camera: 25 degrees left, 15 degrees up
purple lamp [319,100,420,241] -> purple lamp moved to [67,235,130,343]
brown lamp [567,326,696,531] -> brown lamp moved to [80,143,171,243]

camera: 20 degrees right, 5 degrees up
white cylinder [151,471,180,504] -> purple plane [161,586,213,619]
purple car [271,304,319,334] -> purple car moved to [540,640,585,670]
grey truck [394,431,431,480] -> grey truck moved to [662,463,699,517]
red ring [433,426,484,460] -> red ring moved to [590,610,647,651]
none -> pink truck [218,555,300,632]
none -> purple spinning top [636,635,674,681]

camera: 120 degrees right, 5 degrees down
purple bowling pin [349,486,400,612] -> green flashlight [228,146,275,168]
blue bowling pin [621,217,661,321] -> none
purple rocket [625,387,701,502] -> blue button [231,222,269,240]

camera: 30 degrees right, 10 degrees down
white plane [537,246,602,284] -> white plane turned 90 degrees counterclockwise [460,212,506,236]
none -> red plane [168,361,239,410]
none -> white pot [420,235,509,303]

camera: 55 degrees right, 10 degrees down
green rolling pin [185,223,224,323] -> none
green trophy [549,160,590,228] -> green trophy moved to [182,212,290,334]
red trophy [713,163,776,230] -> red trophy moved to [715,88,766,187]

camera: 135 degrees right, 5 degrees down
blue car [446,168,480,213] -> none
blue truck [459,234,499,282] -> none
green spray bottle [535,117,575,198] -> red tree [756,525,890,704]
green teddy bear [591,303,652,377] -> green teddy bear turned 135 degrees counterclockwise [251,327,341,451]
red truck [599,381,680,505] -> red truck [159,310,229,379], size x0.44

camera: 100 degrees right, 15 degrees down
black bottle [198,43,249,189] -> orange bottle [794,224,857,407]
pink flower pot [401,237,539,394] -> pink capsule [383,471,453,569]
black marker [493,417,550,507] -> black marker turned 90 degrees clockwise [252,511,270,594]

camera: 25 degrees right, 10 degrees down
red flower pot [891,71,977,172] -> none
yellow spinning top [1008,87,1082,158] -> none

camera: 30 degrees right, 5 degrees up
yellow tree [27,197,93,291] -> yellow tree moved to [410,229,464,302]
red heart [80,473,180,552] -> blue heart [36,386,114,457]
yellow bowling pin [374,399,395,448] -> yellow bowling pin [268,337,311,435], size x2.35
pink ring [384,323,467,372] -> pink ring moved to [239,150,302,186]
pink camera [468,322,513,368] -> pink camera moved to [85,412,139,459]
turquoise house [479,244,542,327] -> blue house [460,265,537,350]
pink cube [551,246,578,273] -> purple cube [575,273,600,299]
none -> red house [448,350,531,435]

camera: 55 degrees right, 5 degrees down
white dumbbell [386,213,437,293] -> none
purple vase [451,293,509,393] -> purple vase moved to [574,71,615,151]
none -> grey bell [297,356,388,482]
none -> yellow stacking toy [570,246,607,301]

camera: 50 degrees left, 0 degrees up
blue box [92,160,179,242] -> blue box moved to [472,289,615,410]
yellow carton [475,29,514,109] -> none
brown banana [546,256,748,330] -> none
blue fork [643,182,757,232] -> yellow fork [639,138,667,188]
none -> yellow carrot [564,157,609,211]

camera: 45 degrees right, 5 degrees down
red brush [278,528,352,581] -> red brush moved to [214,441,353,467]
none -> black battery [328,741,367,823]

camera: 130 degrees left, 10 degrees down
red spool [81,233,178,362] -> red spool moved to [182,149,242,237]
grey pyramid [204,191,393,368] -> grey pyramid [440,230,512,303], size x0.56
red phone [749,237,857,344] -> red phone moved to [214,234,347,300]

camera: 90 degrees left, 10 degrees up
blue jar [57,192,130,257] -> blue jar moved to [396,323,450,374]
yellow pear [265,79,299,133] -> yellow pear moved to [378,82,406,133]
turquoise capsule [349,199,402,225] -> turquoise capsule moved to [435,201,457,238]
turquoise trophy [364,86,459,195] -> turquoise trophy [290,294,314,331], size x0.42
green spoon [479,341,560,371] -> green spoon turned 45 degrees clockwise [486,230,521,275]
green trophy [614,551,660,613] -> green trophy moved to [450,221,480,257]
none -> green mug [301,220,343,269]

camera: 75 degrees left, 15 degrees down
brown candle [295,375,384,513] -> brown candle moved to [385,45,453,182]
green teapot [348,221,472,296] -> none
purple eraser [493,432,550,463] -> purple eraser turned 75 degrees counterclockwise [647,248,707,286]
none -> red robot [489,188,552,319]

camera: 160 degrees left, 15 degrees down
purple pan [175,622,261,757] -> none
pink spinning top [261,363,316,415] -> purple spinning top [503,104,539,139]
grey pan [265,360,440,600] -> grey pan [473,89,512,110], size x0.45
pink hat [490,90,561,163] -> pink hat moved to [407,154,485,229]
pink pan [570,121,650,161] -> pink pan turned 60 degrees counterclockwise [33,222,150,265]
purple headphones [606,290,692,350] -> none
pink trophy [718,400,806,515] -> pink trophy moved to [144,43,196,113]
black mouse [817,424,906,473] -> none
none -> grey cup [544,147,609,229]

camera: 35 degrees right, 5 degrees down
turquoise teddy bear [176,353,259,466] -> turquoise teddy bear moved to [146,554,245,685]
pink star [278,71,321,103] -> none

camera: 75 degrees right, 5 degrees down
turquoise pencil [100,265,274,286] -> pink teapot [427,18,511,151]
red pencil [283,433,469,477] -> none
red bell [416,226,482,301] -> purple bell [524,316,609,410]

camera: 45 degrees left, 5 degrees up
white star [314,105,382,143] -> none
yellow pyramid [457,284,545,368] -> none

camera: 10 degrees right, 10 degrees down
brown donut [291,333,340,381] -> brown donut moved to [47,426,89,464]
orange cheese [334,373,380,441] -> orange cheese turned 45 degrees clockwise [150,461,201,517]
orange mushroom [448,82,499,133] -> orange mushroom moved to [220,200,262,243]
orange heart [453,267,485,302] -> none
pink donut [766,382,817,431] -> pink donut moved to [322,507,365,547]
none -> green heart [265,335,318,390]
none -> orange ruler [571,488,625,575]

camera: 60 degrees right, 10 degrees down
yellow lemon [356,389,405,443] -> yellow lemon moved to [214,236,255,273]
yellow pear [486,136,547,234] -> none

What to produce - I need every line from the material that contains the word "size".

Result -
red truck [599,381,680,505] -> red truck [159,310,229,379], size x0.44
yellow bowling pin [374,399,395,448] -> yellow bowling pin [268,337,311,435], size x2.35
grey pyramid [204,191,393,368] -> grey pyramid [440,230,512,303], size x0.56
turquoise trophy [364,86,459,195] -> turquoise trophy [290,294,314,331], size x0.42
grey pan [265,360,440,600] -> grey pan [473,89,512,110], size x0.45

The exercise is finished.